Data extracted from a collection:
%%
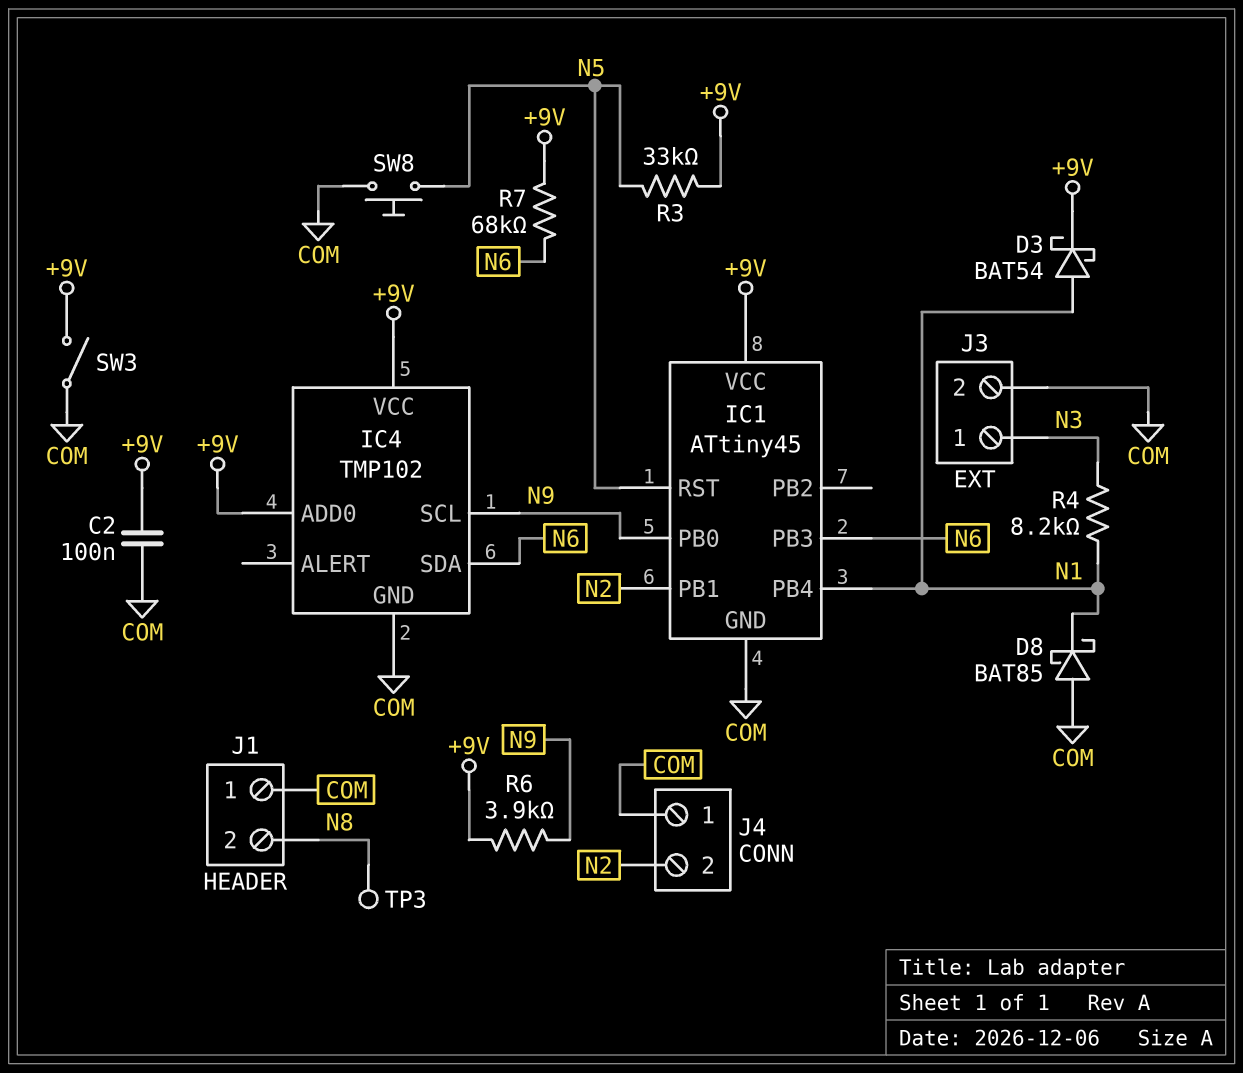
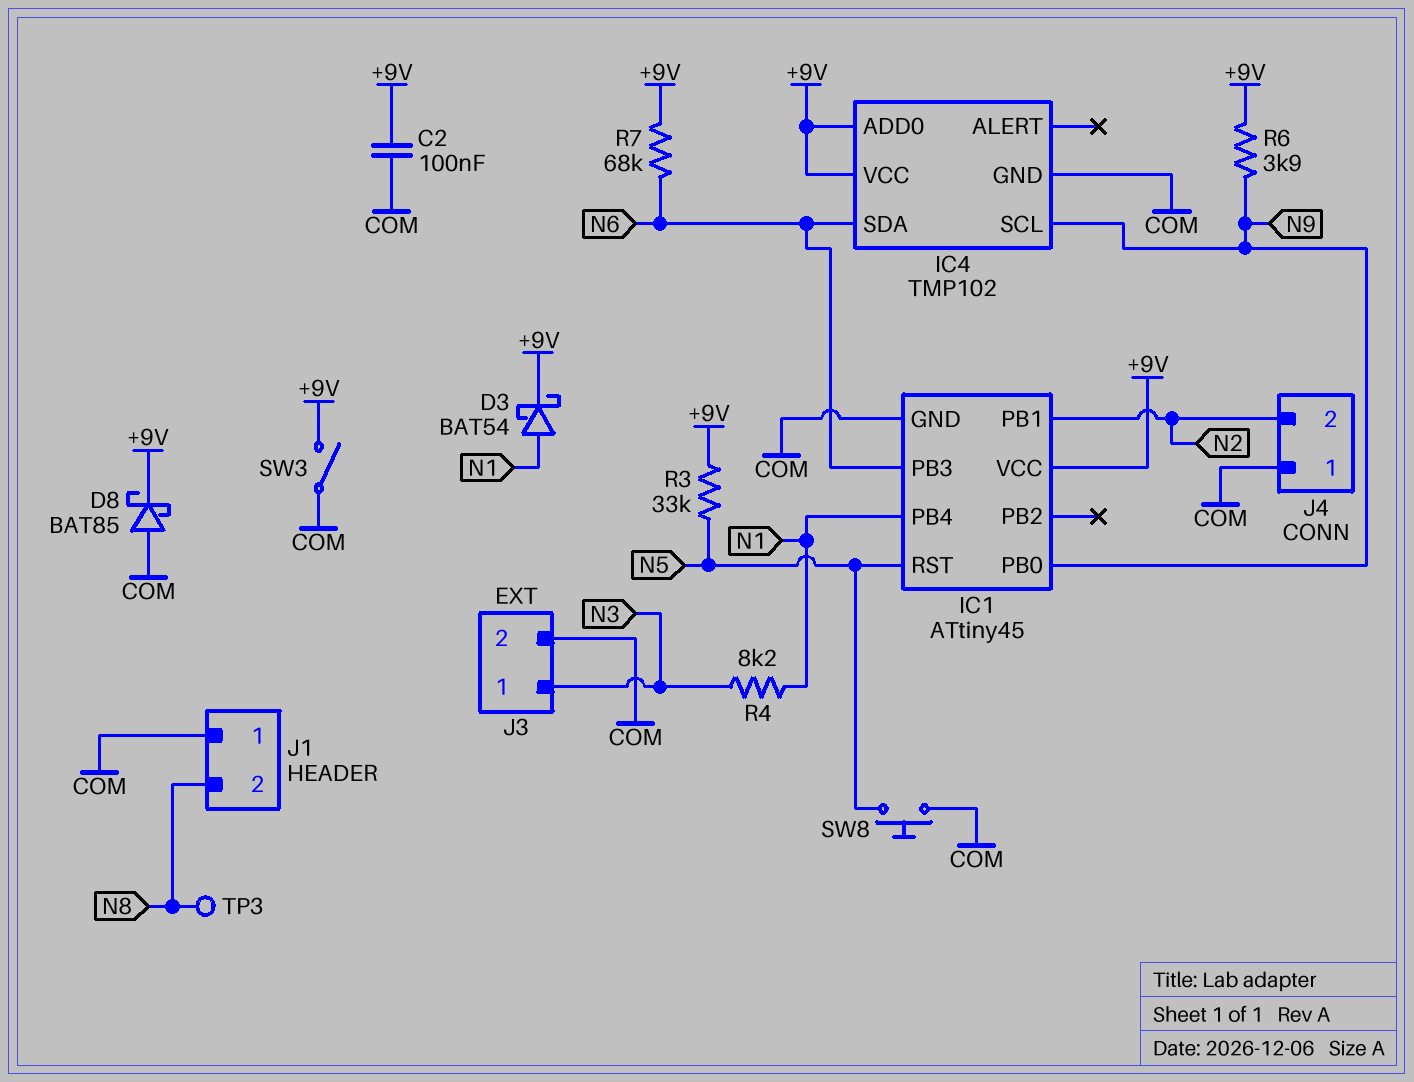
D8: schottky BAT85 (A COM, K N1) -> schottky BAT85 (A COM, K +9V)

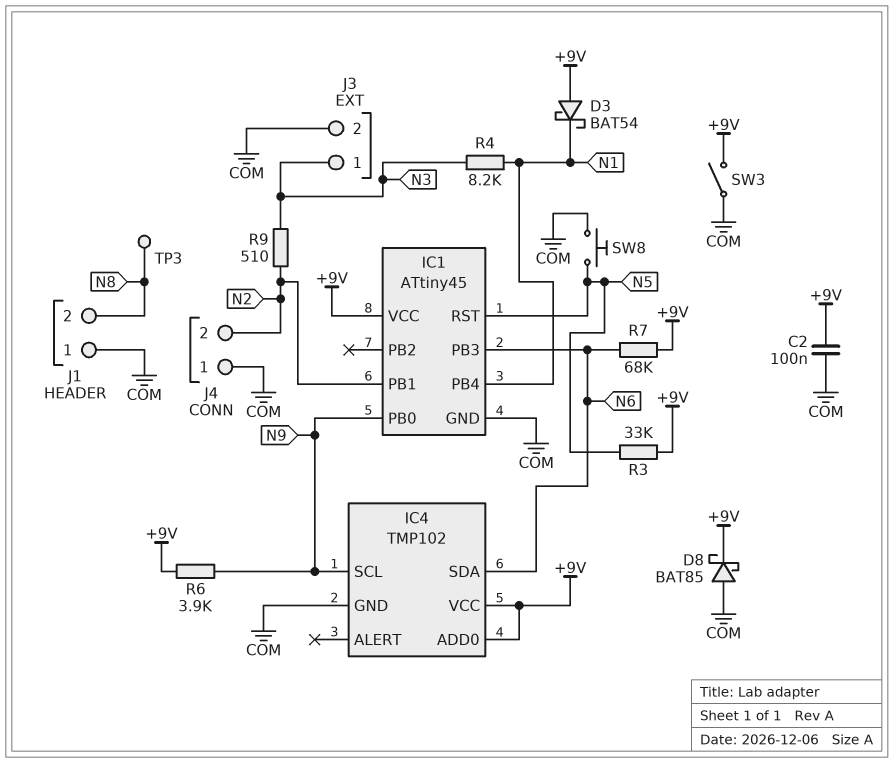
D3: schottky BAT54 (A N1, K +9V) -> schottky BAT54 (A +9V, K N1)
R9: none -> 510 (N2, N3)

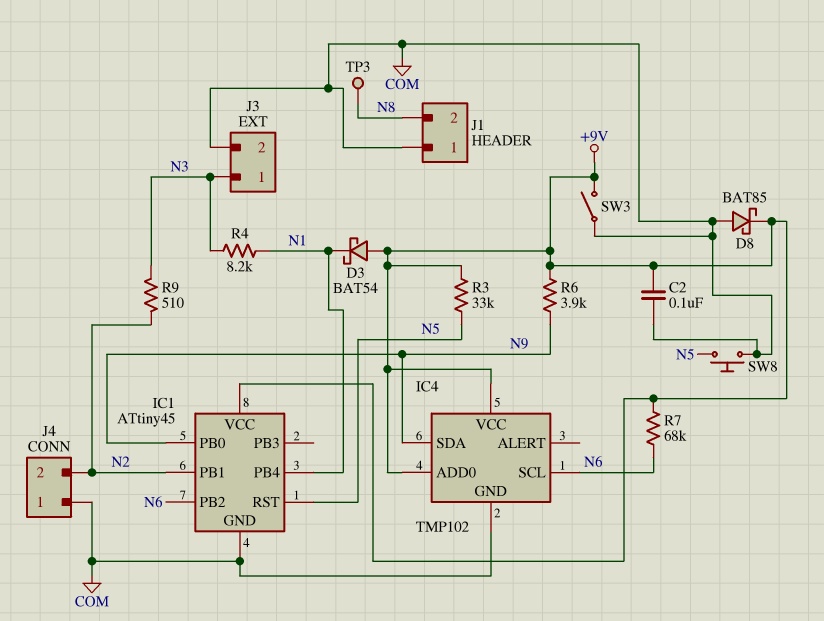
IC1 pin PB2: none -> N6
IC1 pin PB3: N6 -> none
IC4 pin SCL: N9 -> N6
IC4 pin SDA: N6 -> N9

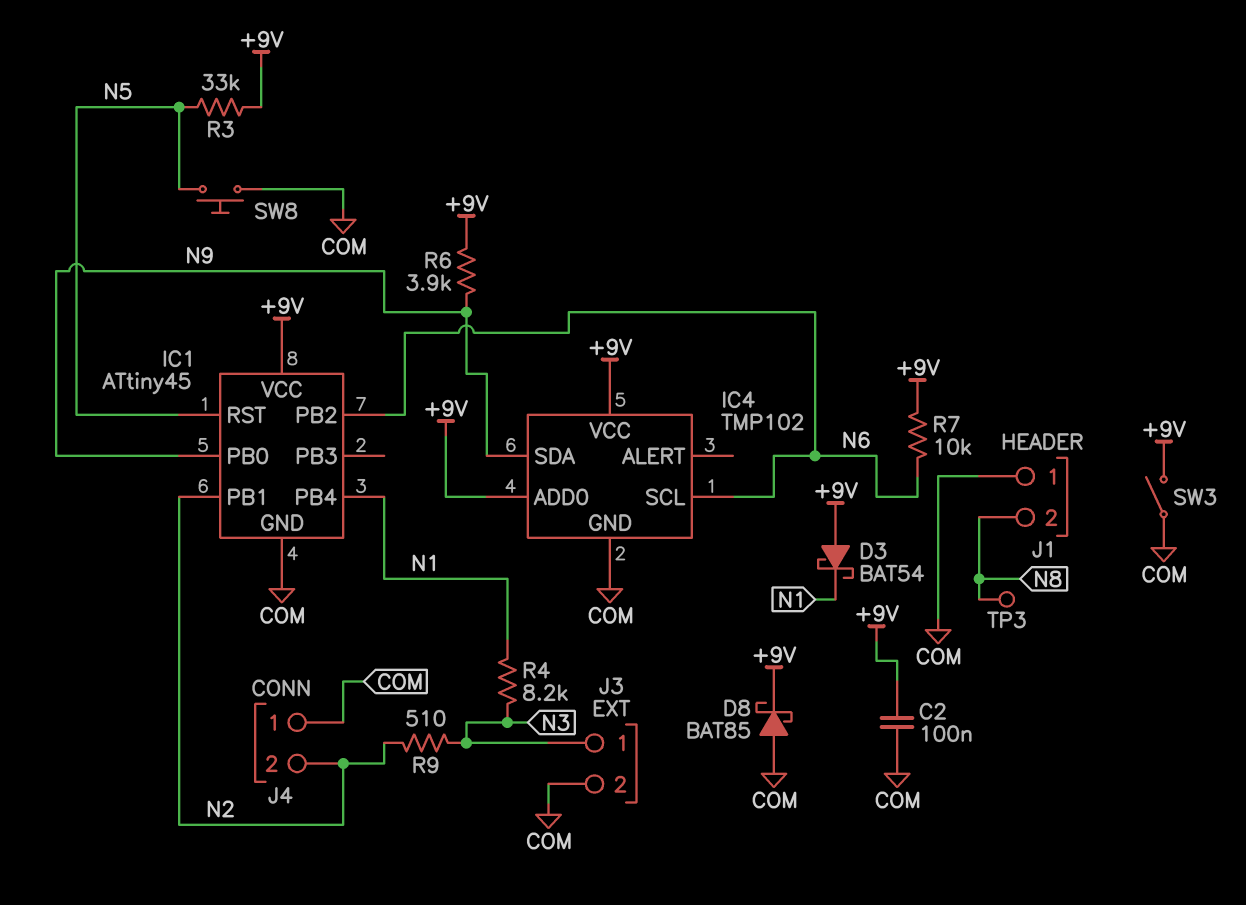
R7: 68k (+9V, N6) -> 10k (+9V, N6)

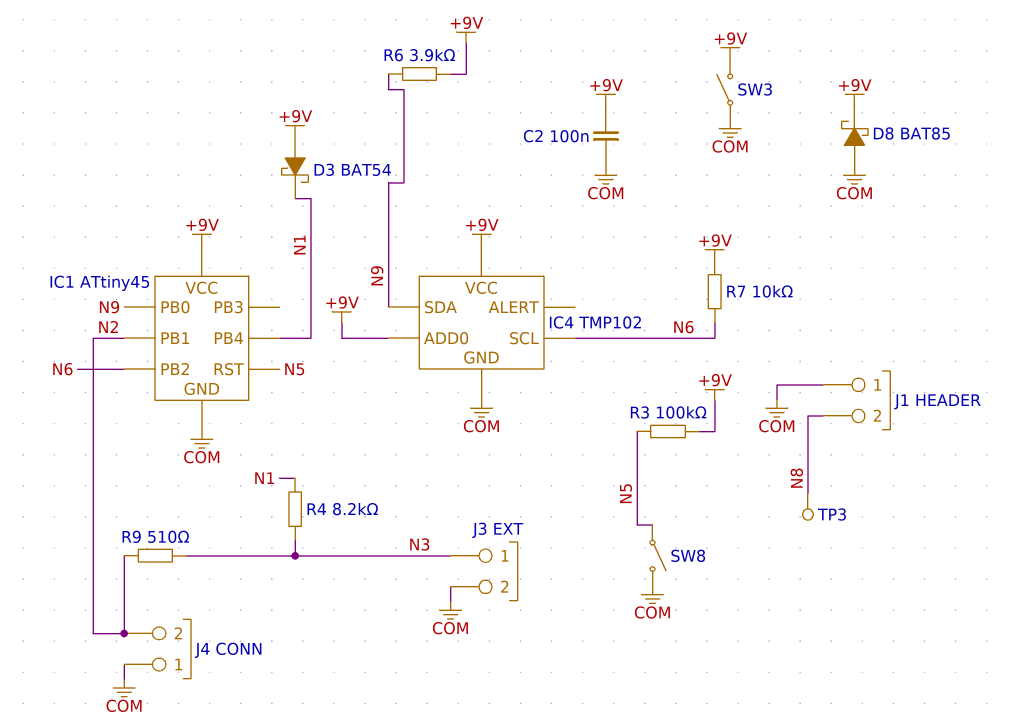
R3: 33k (+9V, N5) -> 100k (+9V, N5)
SW8: button (COM, N5) -> switch (COM, N5)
%%
ACTIVITY:
Return a verbatim transcription of the data, omitting all images.

EXERCISE SOLUTION:
D8: schottky BAT85 (A COM, K N1) -> schottky BAT85 (A COM, K +9V)

D3: schottky BAT54 (A N1, K +9V) -> schottky BAT54 (A +9V, K N1)
R9: none -> 510 (N2, N3)

IC1 pin PB2: none -> N6
IC1 pin PB3: N6 -> none
IC4 pin SCL: N9 -> N6
IC4 pin SDA: N6 -> N9

R7: 68k (+9V, N6) -> 10k (+9V, N6)

R3: 33k (+9V, N5) -> 100k (+9V, N5)
SW8: button (COM, N5) -> switch (COM, N5)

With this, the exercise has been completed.